* _SHORT TASK_
Reproduce, verbatim, the stretch of items from the line containing "Find the location" through the line containing "biplanes is located", both lines included, and omit the pictures from your output.
** begin EXTRACTED MATERIAL **
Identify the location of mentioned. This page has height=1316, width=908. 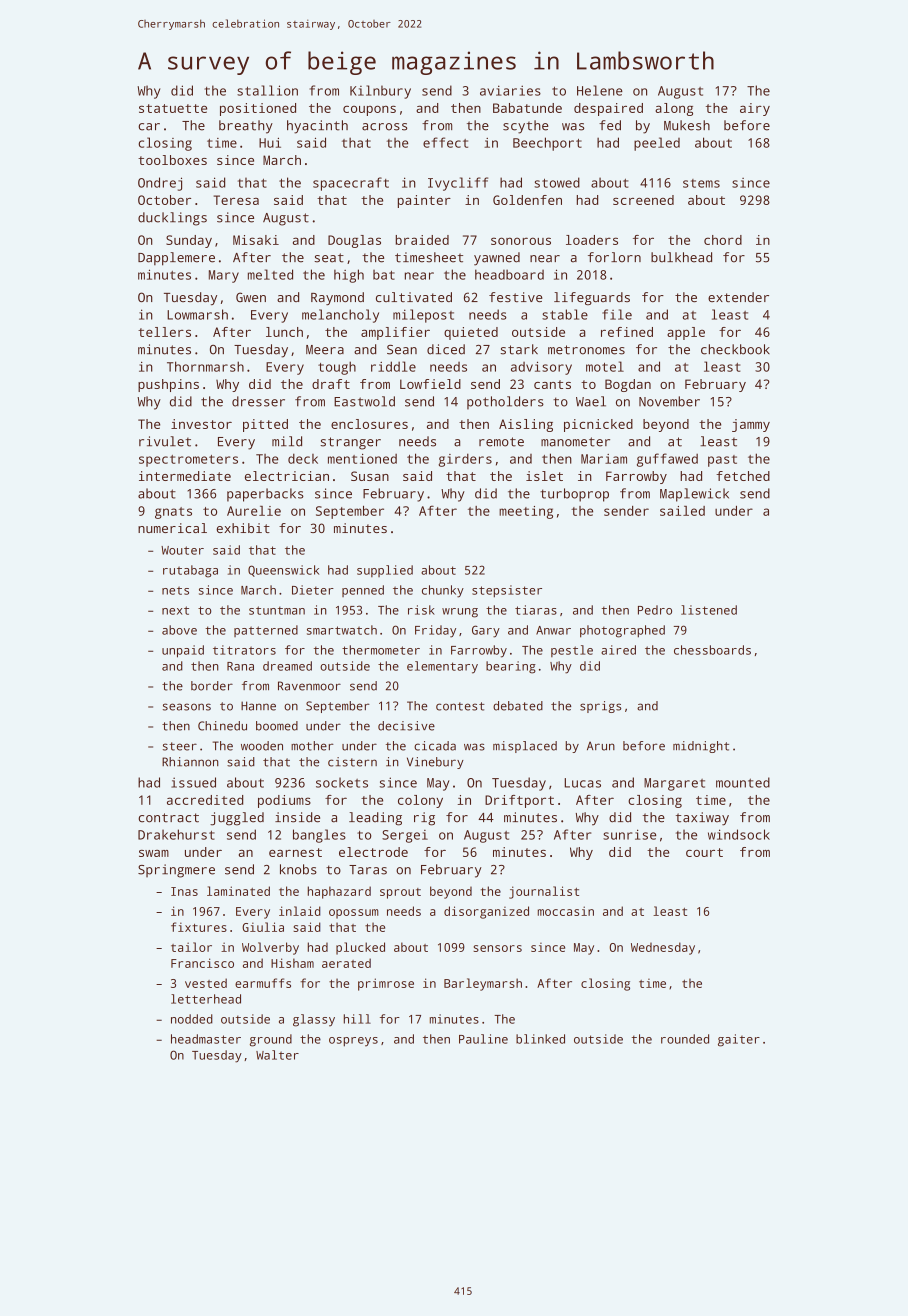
** end EXTRACTED MATERIAL **
** begin EXTRACTED MATERIAL **
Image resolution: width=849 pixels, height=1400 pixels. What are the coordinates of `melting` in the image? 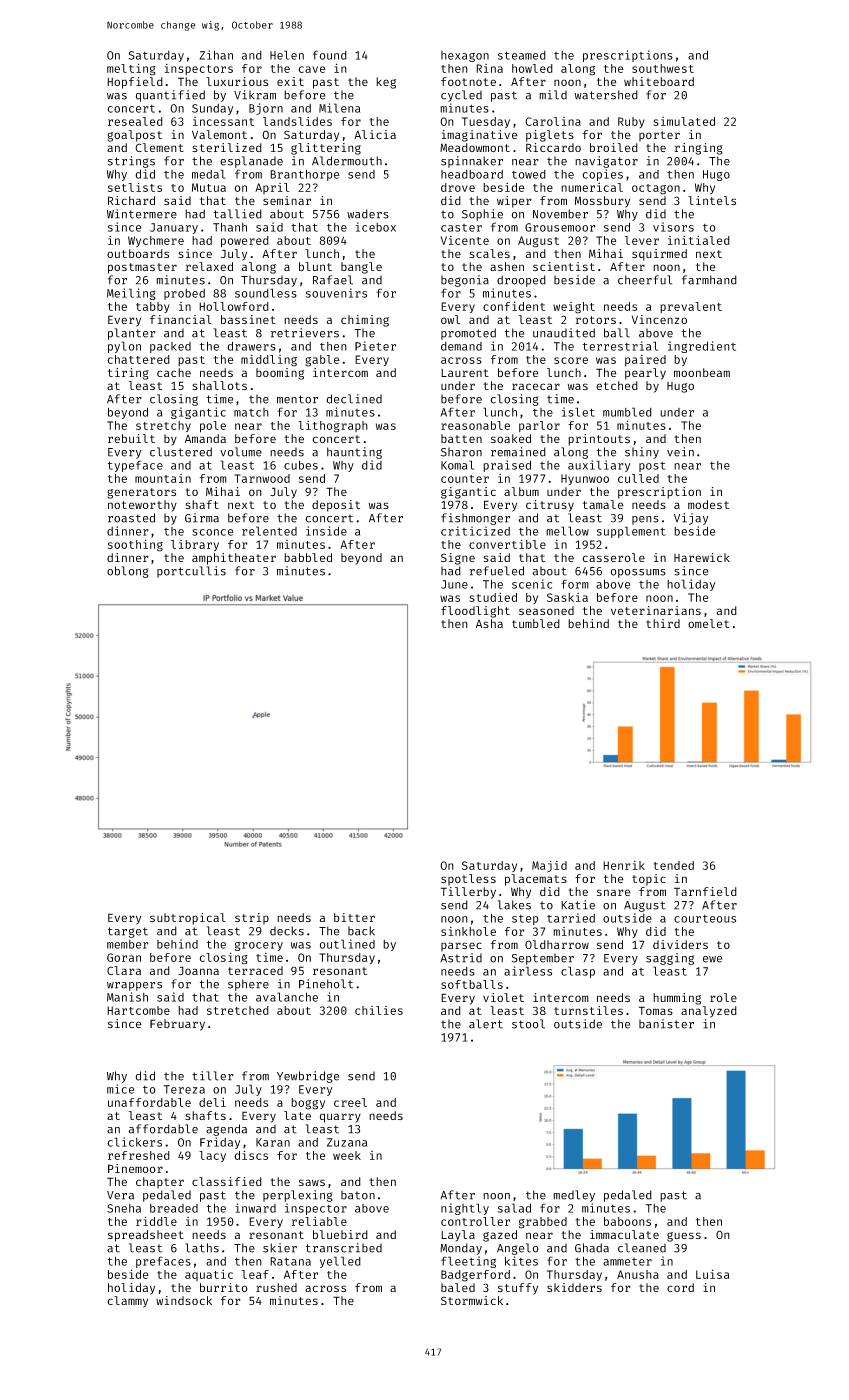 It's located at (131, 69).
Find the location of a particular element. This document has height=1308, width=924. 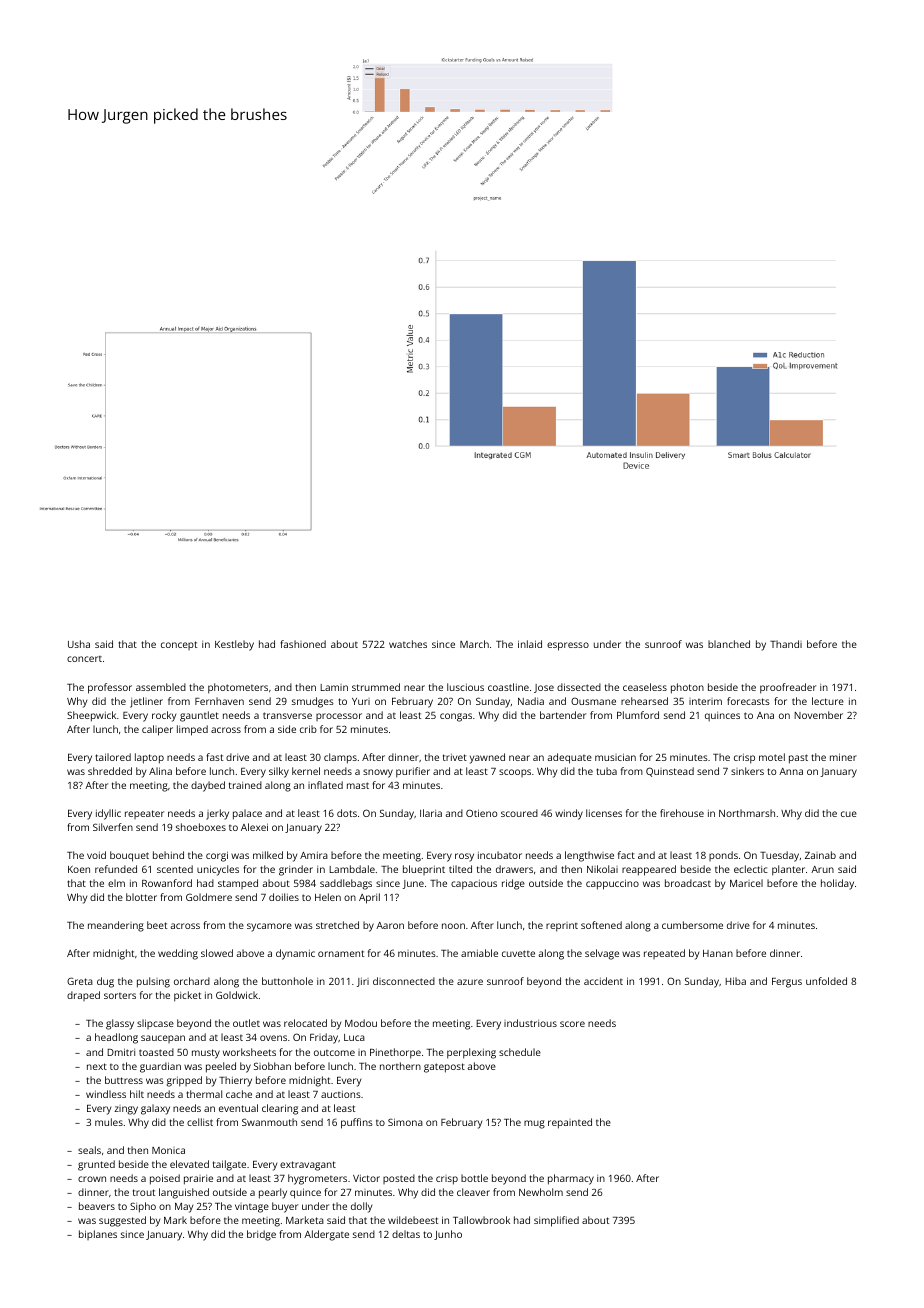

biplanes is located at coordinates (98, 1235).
** end EXTRACTED MATERIAL **
** begin EXTRACTED MATERIAL **
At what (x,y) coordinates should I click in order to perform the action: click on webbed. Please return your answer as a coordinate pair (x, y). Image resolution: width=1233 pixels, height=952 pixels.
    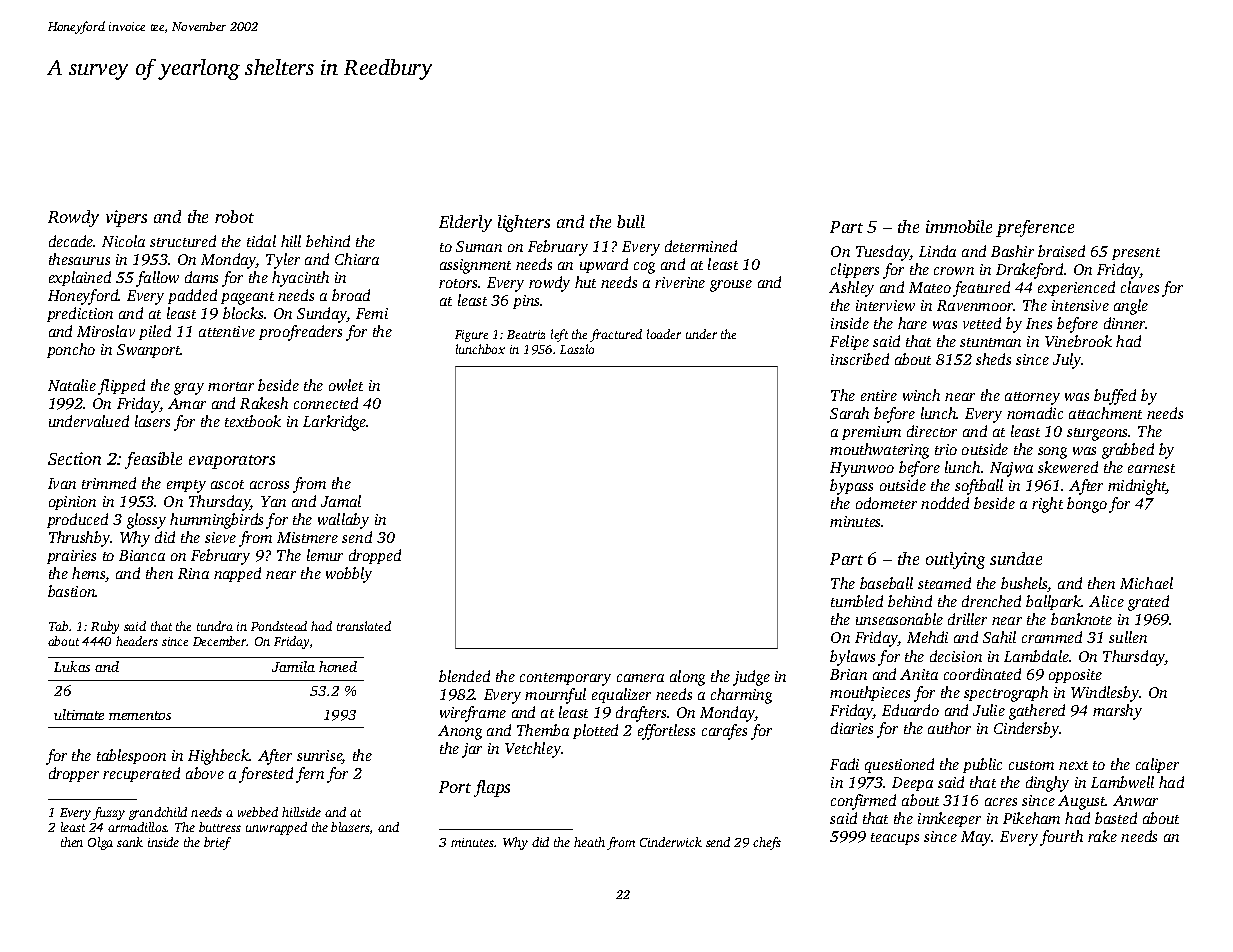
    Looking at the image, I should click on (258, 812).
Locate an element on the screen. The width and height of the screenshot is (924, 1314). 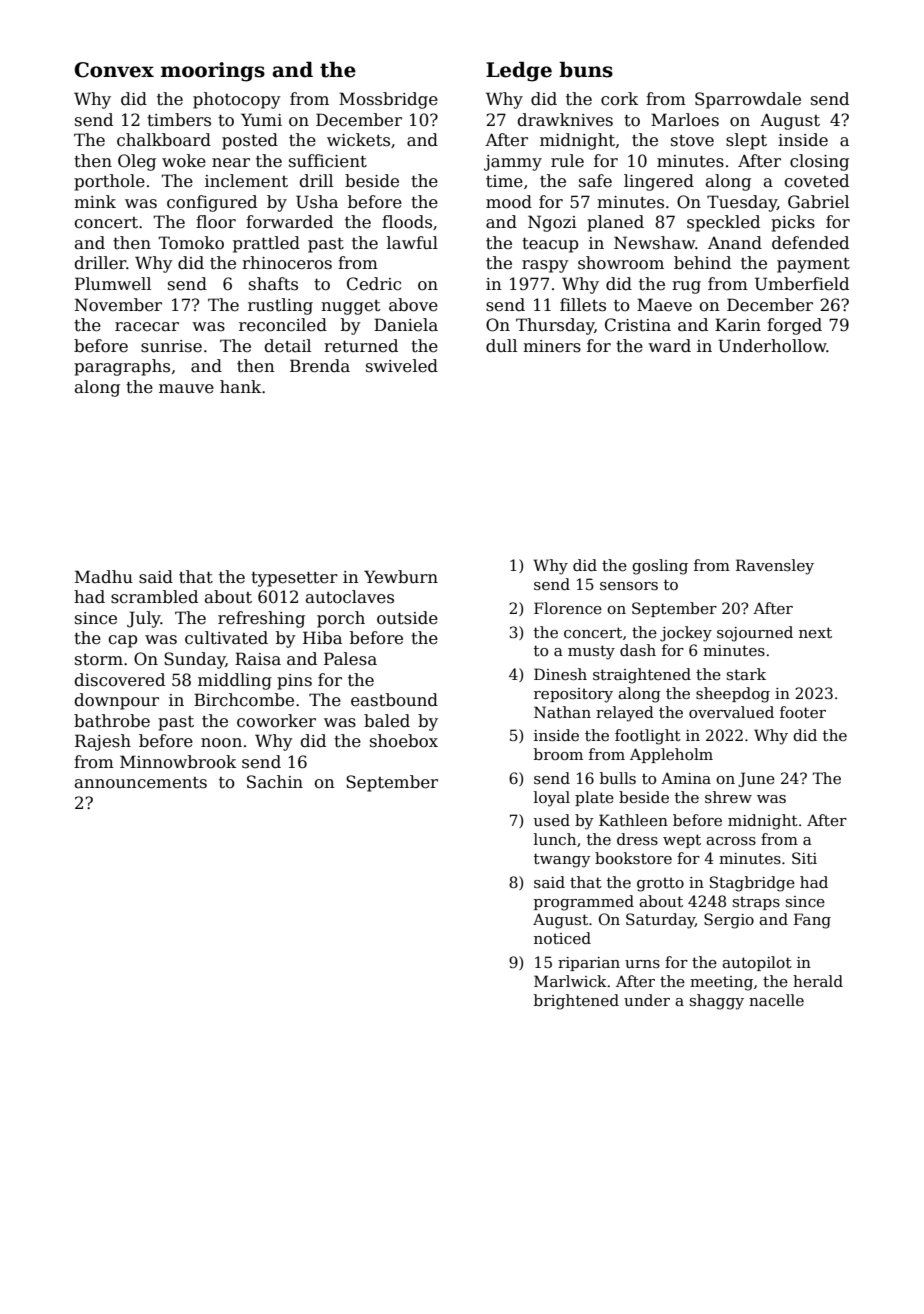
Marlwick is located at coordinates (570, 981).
** end EXTRACTED MATERIAL **
* _SOLUTION_
Find the location of a particular element. This document has height=1308, width=924. 

biplanes is located at coordinates (98, 1235).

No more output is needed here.